▸ Work to complete: Work out how many lines below contain the word "orange", then give that number alone.

▸ Supplied data:
BEGIN
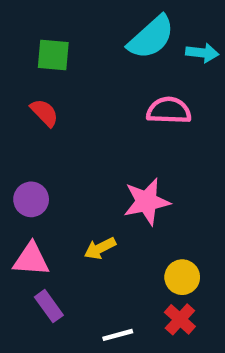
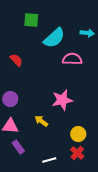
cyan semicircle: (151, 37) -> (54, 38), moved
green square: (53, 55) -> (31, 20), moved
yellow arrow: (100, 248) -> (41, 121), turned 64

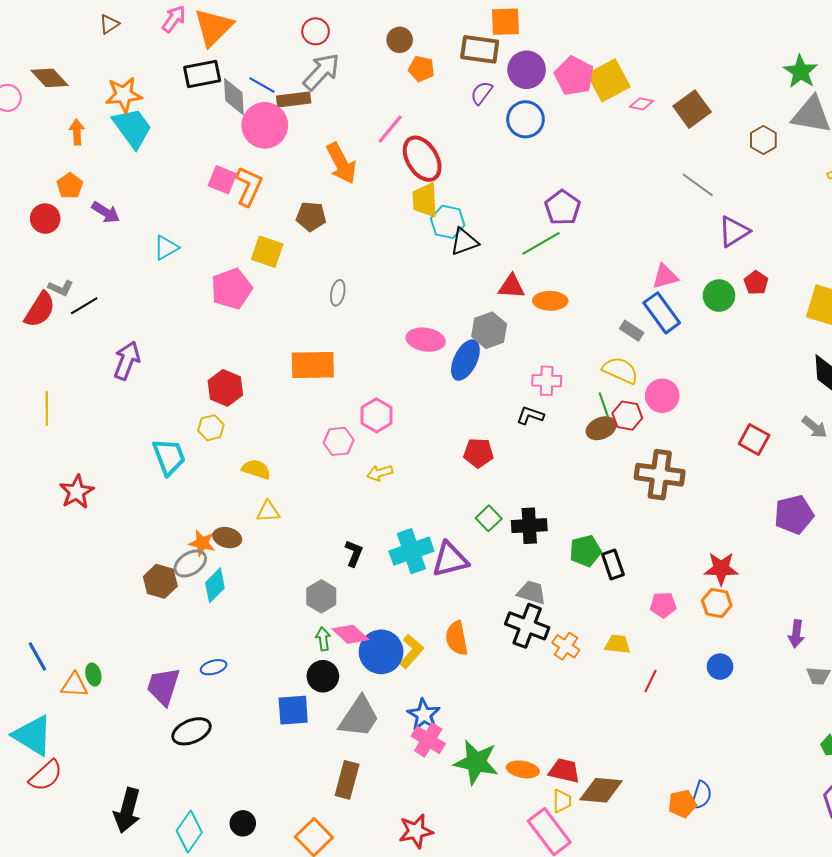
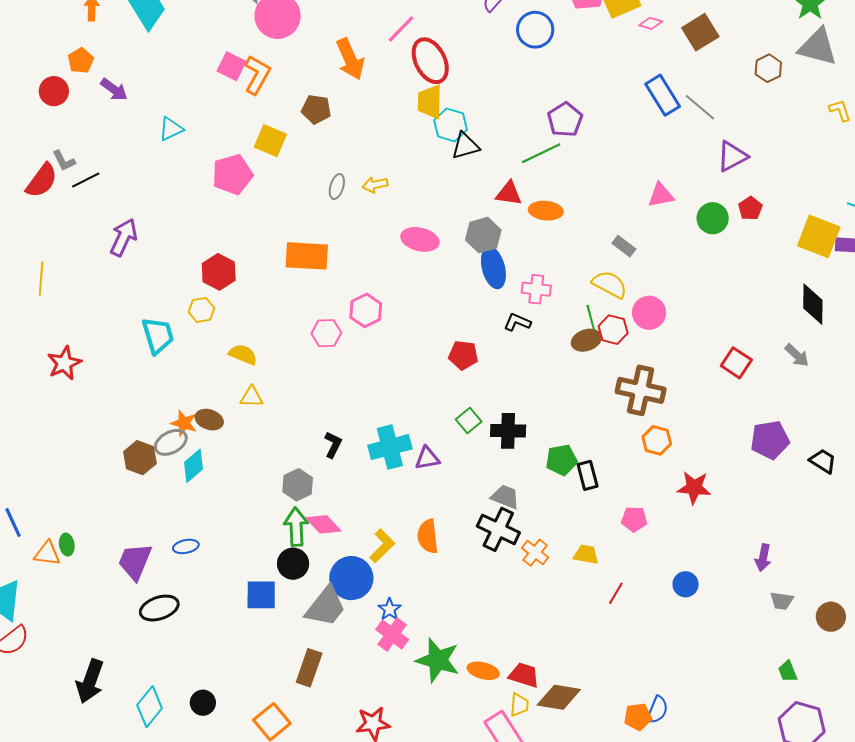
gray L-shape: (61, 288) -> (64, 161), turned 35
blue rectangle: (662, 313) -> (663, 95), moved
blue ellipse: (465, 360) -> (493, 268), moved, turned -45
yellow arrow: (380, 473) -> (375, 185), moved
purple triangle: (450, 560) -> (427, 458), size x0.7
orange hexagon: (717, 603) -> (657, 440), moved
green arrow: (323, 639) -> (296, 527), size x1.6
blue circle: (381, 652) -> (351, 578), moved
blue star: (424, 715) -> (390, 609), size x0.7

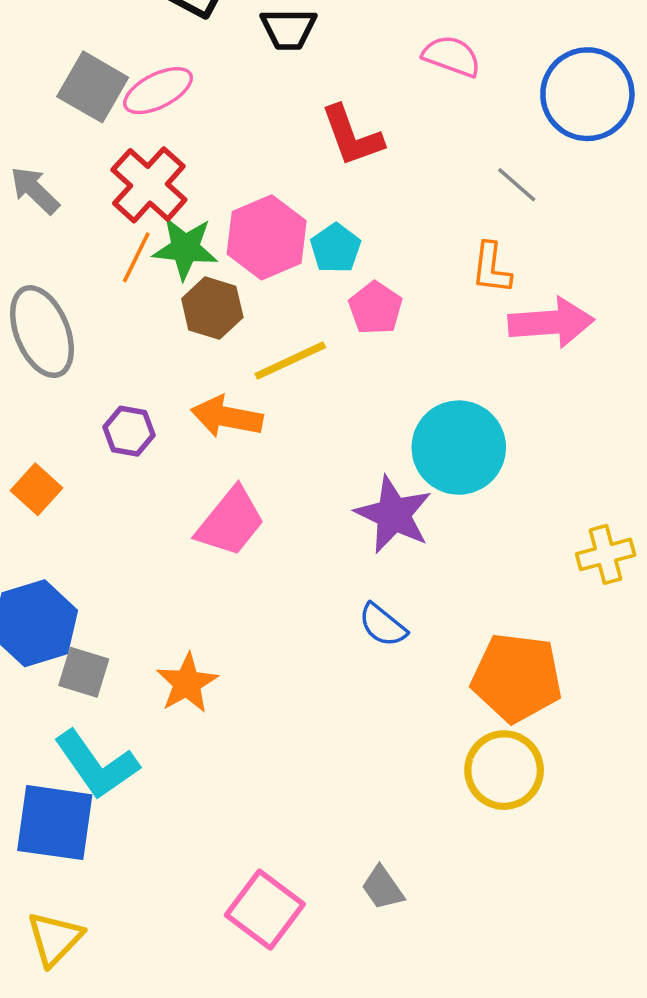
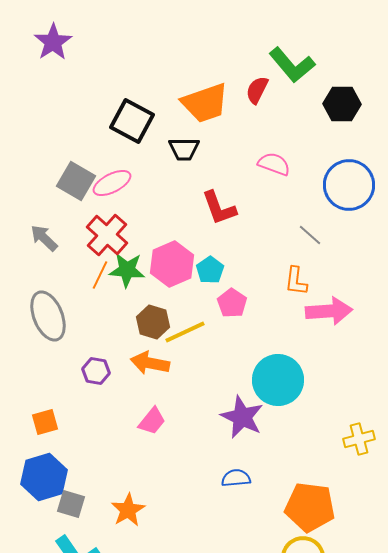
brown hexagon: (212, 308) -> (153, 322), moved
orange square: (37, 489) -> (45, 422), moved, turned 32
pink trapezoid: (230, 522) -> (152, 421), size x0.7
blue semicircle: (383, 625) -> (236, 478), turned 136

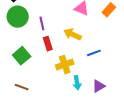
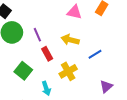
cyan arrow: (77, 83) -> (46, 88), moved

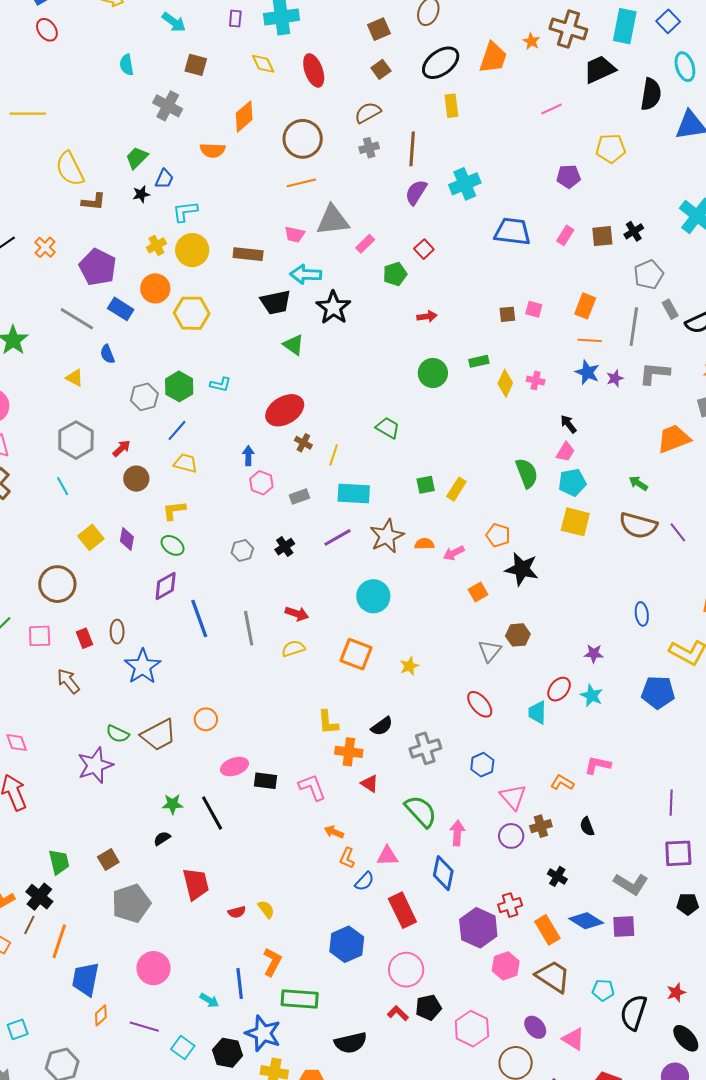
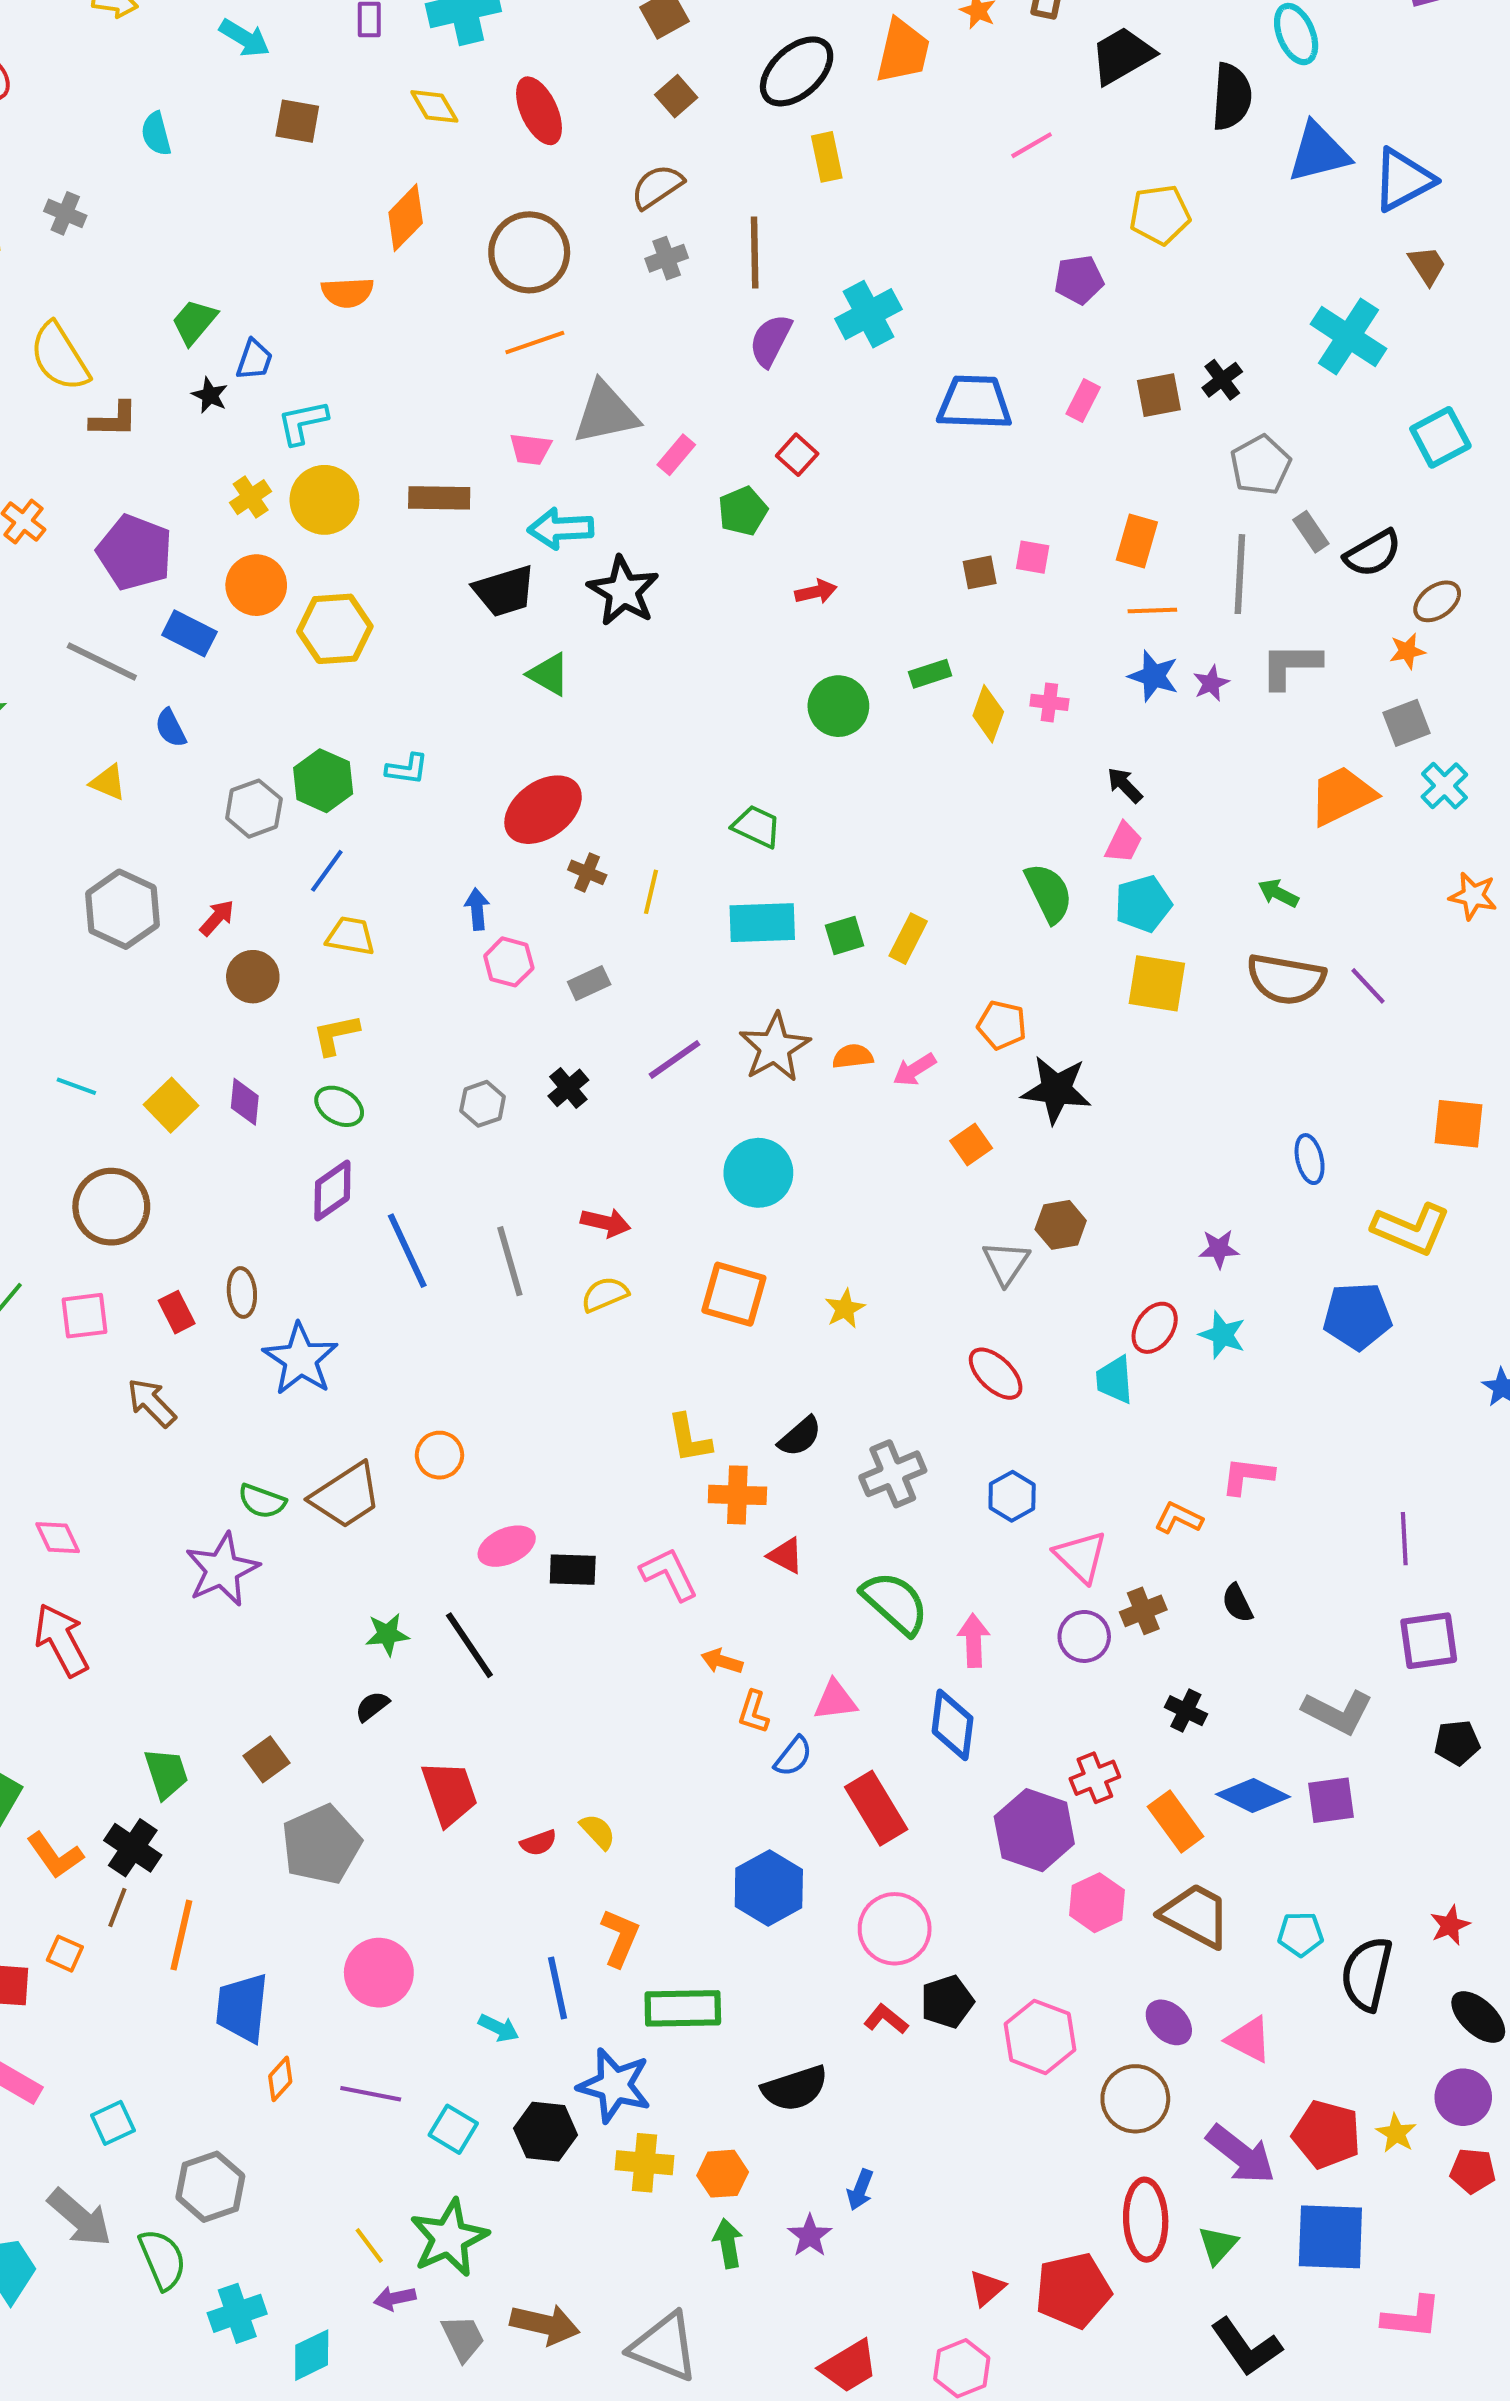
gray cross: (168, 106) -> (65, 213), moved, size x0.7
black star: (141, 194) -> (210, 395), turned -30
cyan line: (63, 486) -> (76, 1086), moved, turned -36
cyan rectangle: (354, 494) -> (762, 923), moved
END
▸ Task output: 2